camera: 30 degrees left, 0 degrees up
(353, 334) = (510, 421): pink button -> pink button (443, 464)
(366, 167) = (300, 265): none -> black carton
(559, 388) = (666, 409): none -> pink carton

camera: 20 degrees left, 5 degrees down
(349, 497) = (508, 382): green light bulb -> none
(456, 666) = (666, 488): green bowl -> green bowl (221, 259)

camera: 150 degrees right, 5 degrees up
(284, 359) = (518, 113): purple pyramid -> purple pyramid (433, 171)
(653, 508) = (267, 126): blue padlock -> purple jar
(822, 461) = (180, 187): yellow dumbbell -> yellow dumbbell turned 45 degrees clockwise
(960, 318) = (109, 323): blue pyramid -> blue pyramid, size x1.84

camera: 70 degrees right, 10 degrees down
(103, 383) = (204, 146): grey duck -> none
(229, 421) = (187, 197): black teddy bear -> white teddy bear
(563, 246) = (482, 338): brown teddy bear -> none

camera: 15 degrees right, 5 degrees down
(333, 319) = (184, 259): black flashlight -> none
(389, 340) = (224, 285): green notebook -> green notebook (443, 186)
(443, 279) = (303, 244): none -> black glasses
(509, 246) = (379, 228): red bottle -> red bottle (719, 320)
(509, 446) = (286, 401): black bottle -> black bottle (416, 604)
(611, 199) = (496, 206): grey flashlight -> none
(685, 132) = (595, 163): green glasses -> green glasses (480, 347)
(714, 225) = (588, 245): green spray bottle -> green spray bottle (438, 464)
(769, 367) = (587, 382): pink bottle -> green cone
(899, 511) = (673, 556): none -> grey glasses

^^^^^^^^^^^^^^^^

**Work request**
Transcribe every line of the records exactly, please.

**Answer to the problem**
camera: 30 degrees left, 0 degrees up
(353, 334) = (510, 421): pink button -> pink button (443, 464)
(366, 167) = (300, 265): none -> black carton
(559, 388) = (666, 409): none -> pink carton

camera: 20 degrees left, 5 degrees down
(349, 497) = (508, 382): green light bulb -> none
(456, 666) = (666, 488): green bowl -> green bowl (221, 259)

camera: 150 degrees right, 5 degrees up
(284, 359) = (518, 113): purple pyramid -> purple pyramid (433, 171)
(653, 508) = (267, 126): blue padlock -> purple jar
(822, 461) = (180, 187): yellow dumbbell -> yellow dumbbell turned 45 degrees clockwise
(960, 318) = (109, 323): blue pyramid -> blue pyramid, size x1.84

camera: 70 degrees right, 10 degrees down
(103, 383) = (204, 146): grey duck -> none
(229, 421) = (187, 197): black teddy bear -> white teddy bear
(563, 246) = (482, 338): brown teddy bear -> none

camera: 15 degrees right, 5 degrees down
(333, 319) = (184, 259): black flashlight -> none
(389, 340) = (224, 285): green notebook -> green notebook (443, 186)
(443, 279) = (303, 244): none -> black glasses
(509, 246) = (379, 228): red bottle -> red bottle (719, 320)
(509, 446) = (286, 401): black bottle -> black bottle (416, 604)
(611, 199) = (496, 206): grey flashlight -> none
(685, 132) = (595, 163): green glasses -> green glasses (480, 347)
(714, 225) = (588, 245): green spray bottle -> green spray bottle (438, 464)
(769, 367) = (587, 382): pink bottle -> green cone
(899, 511) = (673, 556): none -> grey glasses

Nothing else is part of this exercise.